(Spatial reasoning records)
•••••

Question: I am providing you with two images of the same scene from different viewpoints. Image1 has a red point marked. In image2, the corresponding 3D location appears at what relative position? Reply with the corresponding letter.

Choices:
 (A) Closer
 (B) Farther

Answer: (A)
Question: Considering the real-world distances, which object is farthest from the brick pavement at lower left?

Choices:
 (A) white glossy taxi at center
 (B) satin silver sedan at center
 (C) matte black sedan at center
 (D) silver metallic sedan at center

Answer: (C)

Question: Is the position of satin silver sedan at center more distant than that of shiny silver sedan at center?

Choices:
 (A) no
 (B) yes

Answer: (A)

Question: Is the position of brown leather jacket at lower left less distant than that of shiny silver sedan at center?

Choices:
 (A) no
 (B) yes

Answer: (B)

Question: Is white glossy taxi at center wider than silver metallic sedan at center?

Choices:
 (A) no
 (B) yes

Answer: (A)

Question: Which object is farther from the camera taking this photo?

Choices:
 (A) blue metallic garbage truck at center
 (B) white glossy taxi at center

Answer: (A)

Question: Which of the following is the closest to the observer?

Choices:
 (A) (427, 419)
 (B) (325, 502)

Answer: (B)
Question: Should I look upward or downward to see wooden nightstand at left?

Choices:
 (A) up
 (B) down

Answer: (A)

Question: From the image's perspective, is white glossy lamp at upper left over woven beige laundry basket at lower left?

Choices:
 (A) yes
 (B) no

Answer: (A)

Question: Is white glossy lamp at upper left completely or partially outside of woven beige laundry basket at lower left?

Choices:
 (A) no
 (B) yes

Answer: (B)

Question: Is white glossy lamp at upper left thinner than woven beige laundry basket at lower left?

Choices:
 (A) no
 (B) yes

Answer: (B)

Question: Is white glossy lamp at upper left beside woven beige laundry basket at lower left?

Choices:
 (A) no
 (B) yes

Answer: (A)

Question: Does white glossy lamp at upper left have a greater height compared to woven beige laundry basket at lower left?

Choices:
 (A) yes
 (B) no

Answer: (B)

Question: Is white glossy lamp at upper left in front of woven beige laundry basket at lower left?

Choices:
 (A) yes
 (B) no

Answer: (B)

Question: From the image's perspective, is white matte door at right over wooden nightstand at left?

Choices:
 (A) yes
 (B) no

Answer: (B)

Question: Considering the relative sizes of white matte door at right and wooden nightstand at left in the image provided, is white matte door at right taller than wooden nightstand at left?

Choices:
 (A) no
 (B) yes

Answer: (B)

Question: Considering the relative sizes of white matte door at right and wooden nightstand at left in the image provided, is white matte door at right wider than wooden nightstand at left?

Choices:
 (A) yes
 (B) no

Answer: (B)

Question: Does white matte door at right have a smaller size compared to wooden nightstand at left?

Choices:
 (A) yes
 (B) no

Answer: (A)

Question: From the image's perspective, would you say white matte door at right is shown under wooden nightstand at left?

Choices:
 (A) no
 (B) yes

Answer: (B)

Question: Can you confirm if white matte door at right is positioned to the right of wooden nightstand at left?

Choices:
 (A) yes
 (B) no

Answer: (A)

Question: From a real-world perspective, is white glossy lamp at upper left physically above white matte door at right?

•••••

• _To do_:
Please return all of the entries above, line for line and without any changes.

• _Exercise answer_:
Question: I am providing you with two images of the same scene from different viewpoints. Image1 has a red point marked. In image2, the corresponding 3D location appears at what relative position? Reply with the corresponding letter.

Choices:
 (A) Closer
 (B) Farther

Answer: (A)
Question: Considering the real-world distances, which object is farthest from the brick pavement at lower left?

Choices:
 (A) white glossy taxi at center
 (B) satin silver sedan at center
 (C) matte black sedan at center
 (D) silver metallic sedan at center

Answer: (C)

Question: Is the position of satin silver sedan at center more distant than that of shiny silver sedan at center?

Choices:
 (A) no
 (B) yes

Answer: (A)

Question: Is the position of brown leather jacket at lower left less distant than that of shiny silver sedan at center?

Choices:
 (A) no
 (B) yes

Answer: (B)

Question: Is white glossy taxi at center wider than silver metallic sedan at center?

Choices:
 (A) no
 (B) yes

Answer: (A)

Question: Which object is farther from the camera taking this photo?

Choices:
 (A) blue metallic garbage truck at center
 (B) white glossy taxi at center

Answer: (A)

Question: Which of the following is the closest to the observer?

Choices:
 (A) (427, 419)
 (B) (325, 502)

Answer: (B)
Question: Should I look upward or downward to see wooden nightstand at left?

Choices:
 (A) up
 (B) down

Answer: (A)

Question: From the image's perspective, is white glossy lamp at upper left over woven beige laundry basket at lower left?

Choices:
 (A) yes
 (B) no

Answer: (A)

Question: Is white glossy lamp at upper left completely or partially outside of woven beige laundry basket at lower left?

Choices:
 (A) no
 (B) yes

Answer: (B)

Question: Is white glossy lamp at upper left thinner than woven beige laundry basket at lower left?

Choices:
 (A) no
 (B) yes

Answer: (B)

Question: Is white glossy lamp at upper left beside woven beige laundry basket at lower left?

Choices:
 (A) no
 (B) yes

Answer: (A)

Question: Does white glossy lamp at upper left have a greater height compared to woven beige laundry basket at lower left?

Choices:
 (A) yes
 (B) no

Answer: (B)

Question: Is white glossy lamp at upper left in front of woven beige laundry basket at lower left?

Choices:
 (A) yes
 (B) no

Answer: (B)

Question: From the image's perspective, is white matte door at right over wooden nightstand at left?

Choices:
 (A) yes
 (B) no

Answer: (B)

Question: Considering the relative sizes of white matte door at right and wooden nightstand at left in the image provided, is white matte door at right taller than wooden nightstand at left?

Choices:
 (A) no
 (B) yes

Answer: (B)

Question: Considering the relative sizes of white matte door at right and wooden nightstand at left in the image provided, is white matte door at right wider than wooden nightstand at left?

Choices:
 (A) yes
 (B) no

Answer: (B)

Question: Does white matte door at right have a smaller size compared to wooden nightstand at left?

Choices:
 (A) yes
 (B) no

Answer: (A)

Question: From the image's perspective, would you say white matte door at right is shown under wooden nightstand at left?

Choices:
 (A) no
 (B) yes

Answer: (B)

Question: Can you confirm if white matte door at right is positioned to the right of wooden nightstand at left?

Choices:
 (A) yes
 (B) no

Answer: (A)

Question: From a real-world perspective, is white glossy lamp at upper left physically above white matte door at right?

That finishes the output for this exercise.